Write out the entries below exactly as they stand. Skip every image.
┌─ DATA EXCERPTS
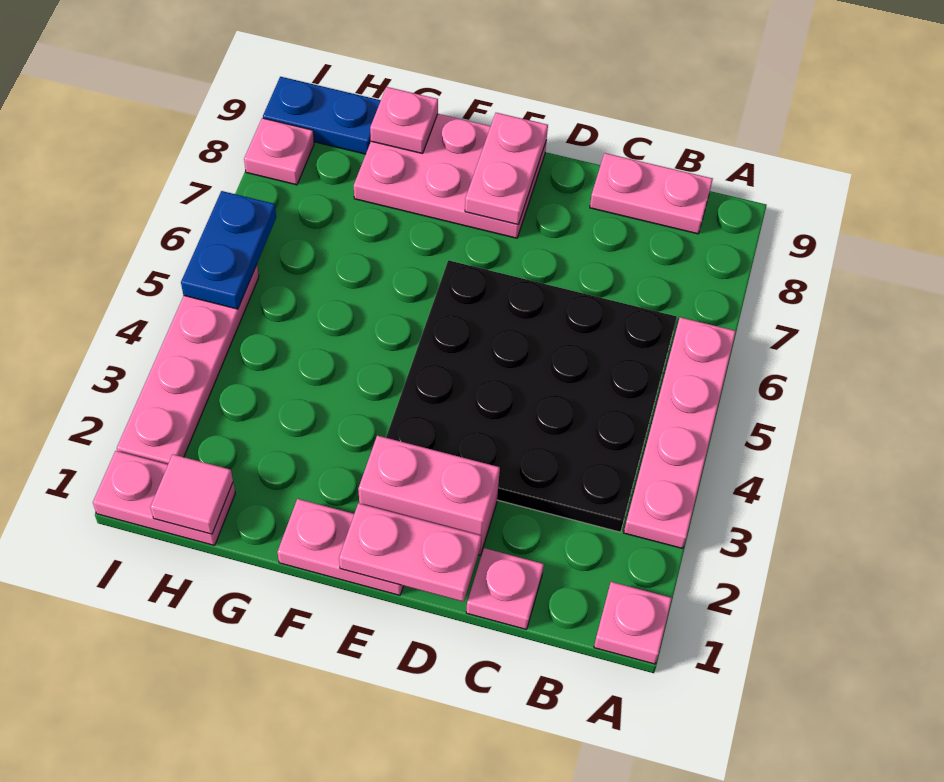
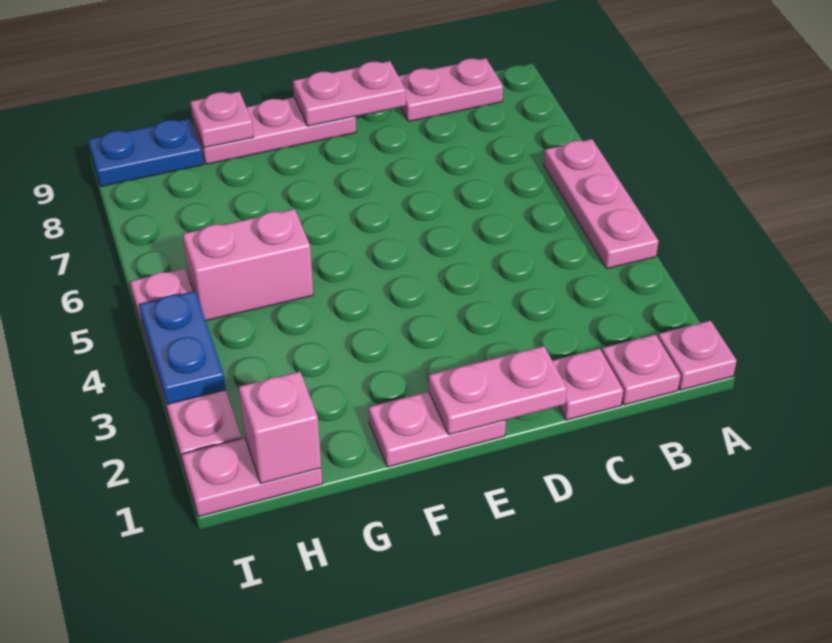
pink plate A3:A6 level 1 -> pink plate A4:A6 level 1
black plate B3:E6 level 1 -> none
pink brick D2:E2 level 1 -> pink brick G5:H5 level 1
pink plate E8:G9 level 1 -> pink plate E9:G9 level 1
pink plate E8:E9 level 2 -> pink plate D9:E9 level 2
pink tile H1 level 2 -> pink brick H1 level 2
blue plate I5:I6 level 2 -> blue plate I3:I4 level 2
pink plate I8 level 1 -> pink plate B1 level 1

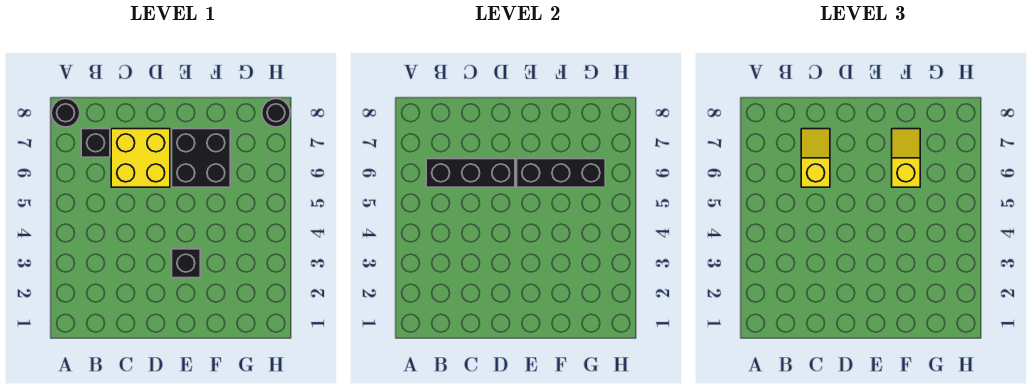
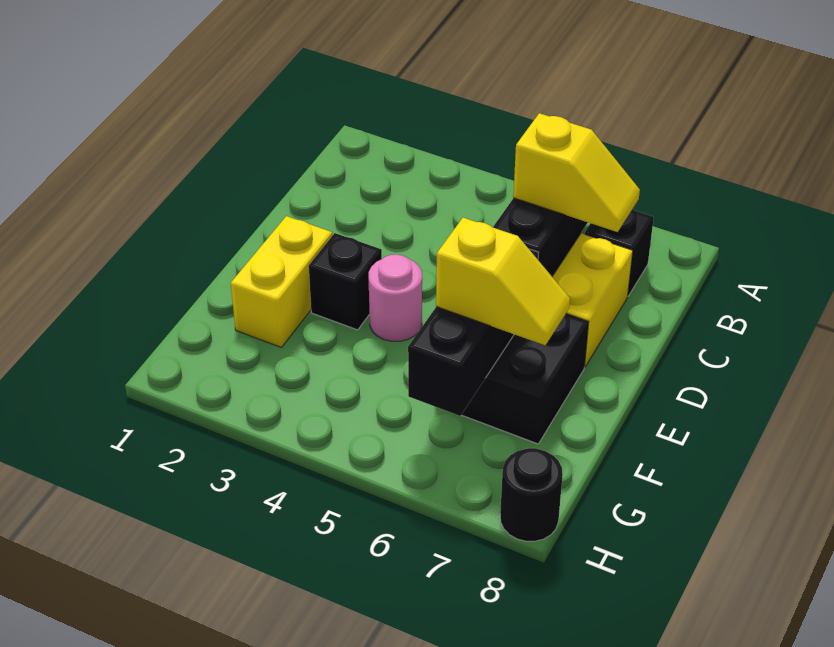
black round brick A8 level 1 -> none
none -> yellow brick E2:F2 level 1
none -> pink round brick E4 level 1

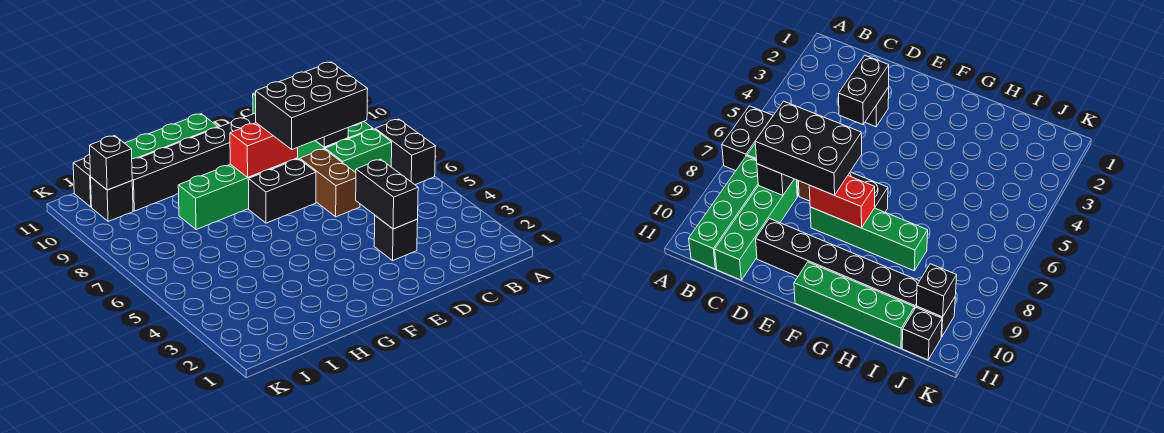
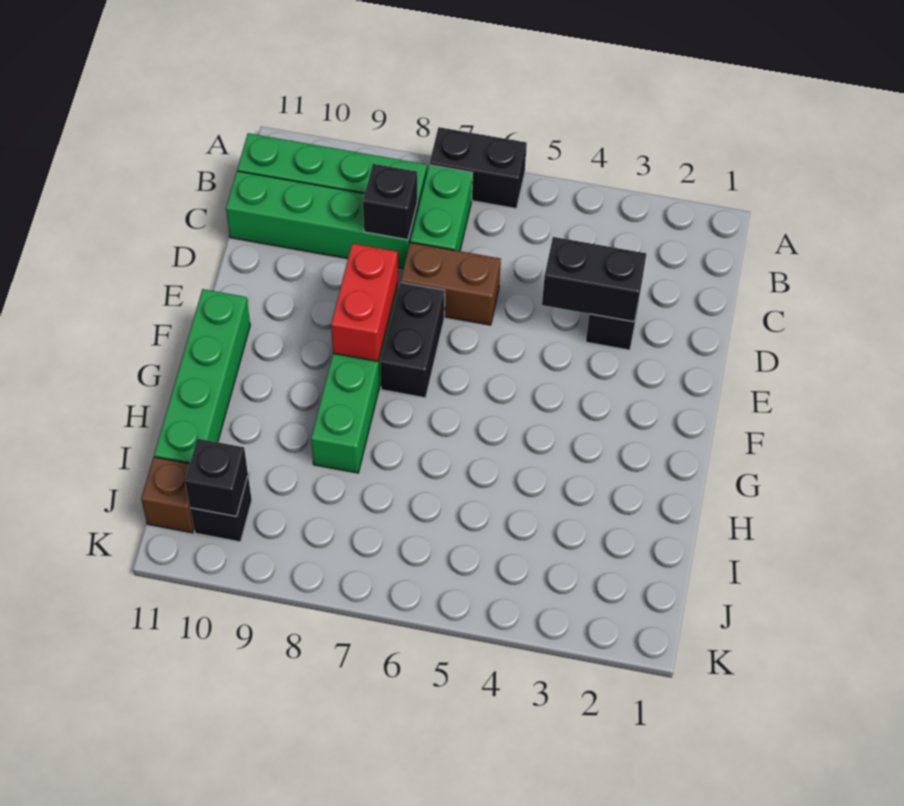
black brick C7:E8 level 3 -> none
black brick D10:I10 level 1 -> none
black brick J11 level 1 -> brown brick J11 level 1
└─
* EXERCISE OUTPUT
pink plate A3:A6 level 1 -> pink plate A4:A6 level 1
black plate B3:E6 level 1 -> none
pink brick D2:E2 level 1 -> pink brick G5:H5 level 1
pink plate E8:G9 level 1 -> pink plate E9:G9 level 1
pink plate E8:E9 level 2 -> pink plate D9:E9 level 2
pink tile H1 level 2 -> pink brick H1 level 2
blue plate I5:I6 level 2 -> blue plate I3:I4 level 2
pink plate I8 level 1 -> pink plate B1 level 1

black round brick A8 level 1 -> none
none -> yellow brick E2:F2 level 1
none -> pink round brick E4 level 1

black brick C7:E8 level 3 -> none
black brick D10:I10 level 1 -> none
black brick J11 level 1 -> brown brick J11 level 1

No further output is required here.